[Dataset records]
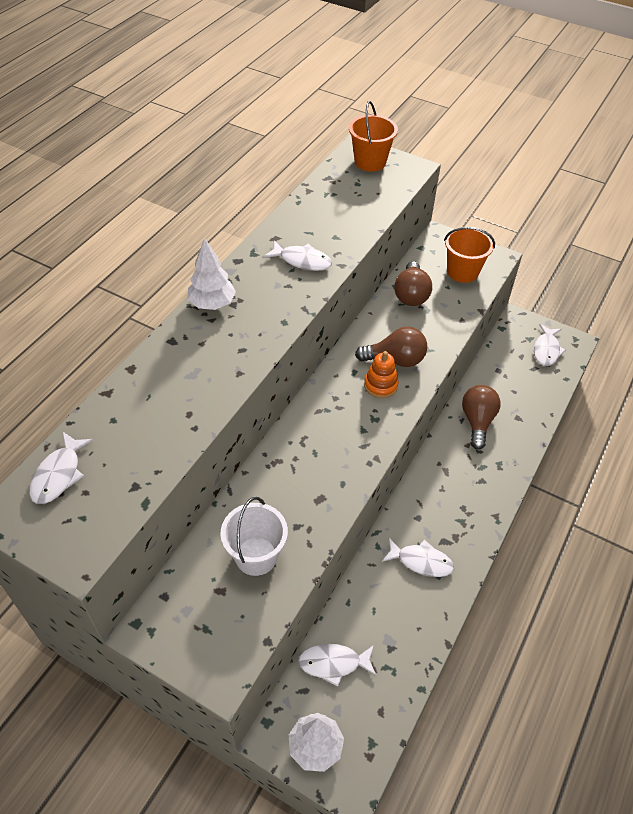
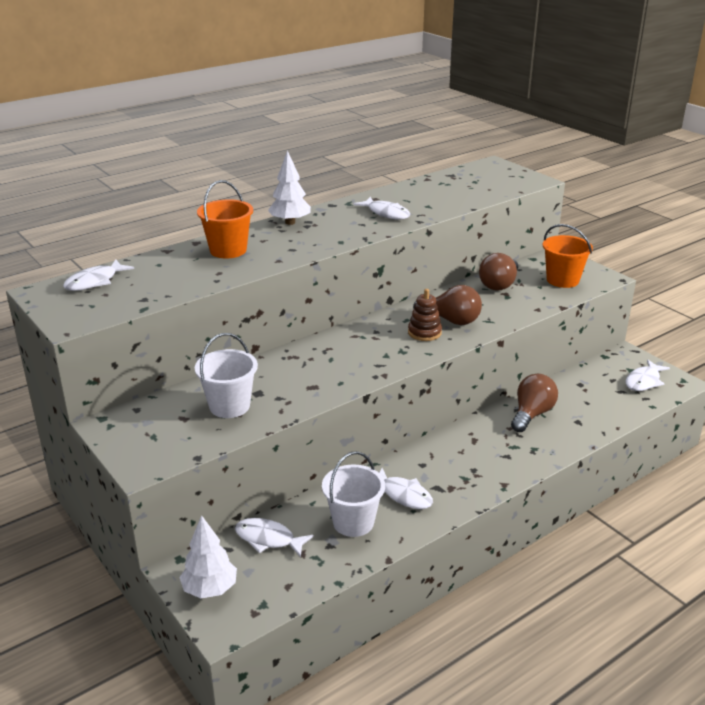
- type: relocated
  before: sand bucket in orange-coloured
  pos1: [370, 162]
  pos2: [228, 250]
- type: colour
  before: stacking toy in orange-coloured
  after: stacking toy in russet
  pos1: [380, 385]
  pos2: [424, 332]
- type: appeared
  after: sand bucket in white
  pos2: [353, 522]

What is required: Reproduce each entry precisely, dropping only the pictures.

Response below:
- type: relocated
  before: sand bucket in orange-coloured
  pos1: [370, 162]
  pos2: [228, 250]
- type: colour
  before: stacking toy in orange-coloured
  after: stacking toy in russet
  pos1: [380, 385]
  pos2: [424, 332]
- type: appeared
  after: sand bucket in white
  pos2: [353, 522]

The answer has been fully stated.